_YOUR OBJECTIVE:_ Give every line of the material again, exactly as written.

_DATASET RECORDS:_
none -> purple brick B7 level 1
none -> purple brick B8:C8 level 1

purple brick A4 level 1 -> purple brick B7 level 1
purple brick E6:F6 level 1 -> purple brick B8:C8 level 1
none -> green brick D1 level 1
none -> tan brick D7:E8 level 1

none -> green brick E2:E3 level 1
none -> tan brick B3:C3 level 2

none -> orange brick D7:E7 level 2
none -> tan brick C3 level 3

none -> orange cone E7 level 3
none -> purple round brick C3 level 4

_ANSWER AREA:_
none -> purple brick B7 level 1
none -> purple brick B8:C8 level 1

purple brick A4 level 1 -> purple brick B7 level 1
purple brick E6:F6 level 1 -> purple brick B8:C8 level 1
none -> green brick D1 level 1
none -> tan brick D7:E8 level 1

none -> green brick E2:E3 level 1
none -> tan brick B3:C3 level 2

none -> orange brick D7:E7 level 2
none -> tan brick C3 level 3

none -> orange cone E7 level 3
none -> purple round brick C3 level 4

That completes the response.